• Problem statement
Print exactly the lines starting at the one that contains "(417, 126) = (433, 131): green" and ending at the last line of the listing below.

• Extracted material
BEGIN

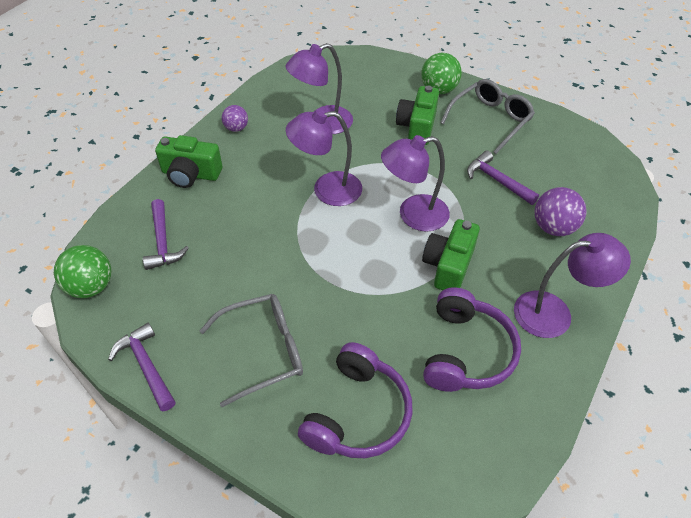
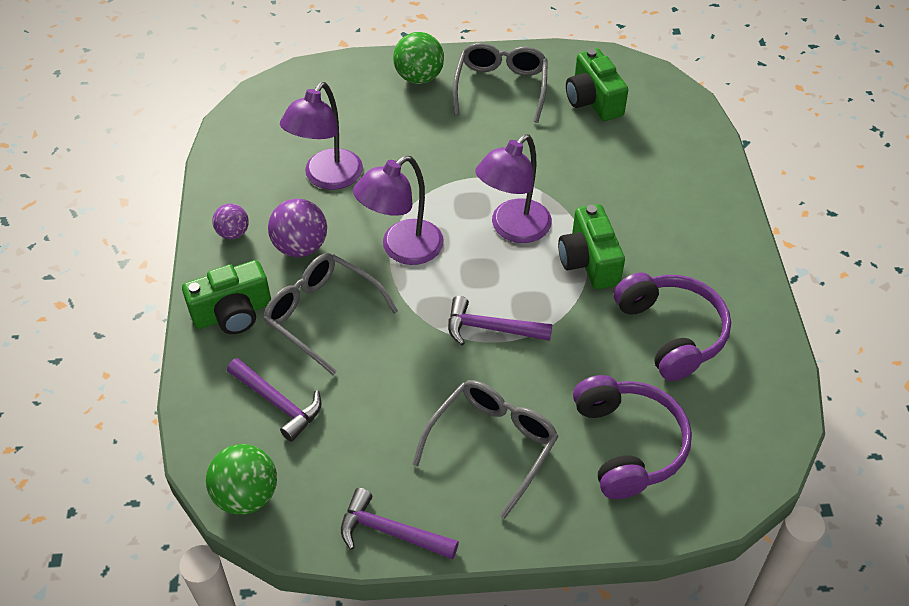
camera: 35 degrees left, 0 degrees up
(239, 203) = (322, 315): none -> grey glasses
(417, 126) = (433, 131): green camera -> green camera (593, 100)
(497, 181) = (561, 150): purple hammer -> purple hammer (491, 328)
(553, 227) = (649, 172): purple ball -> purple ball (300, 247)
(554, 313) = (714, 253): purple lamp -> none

END

• Answer box
(417, 126) = (433, 131): green camera -> green camera (593, 100)
(497, 181) = (561, 150): purple hammer -> purple hammer (491, 328)
(553, 227) = (649, 172): purple ball -> purple ball (300, 247)
(554, 313) = (714, 253): purple lamp -> none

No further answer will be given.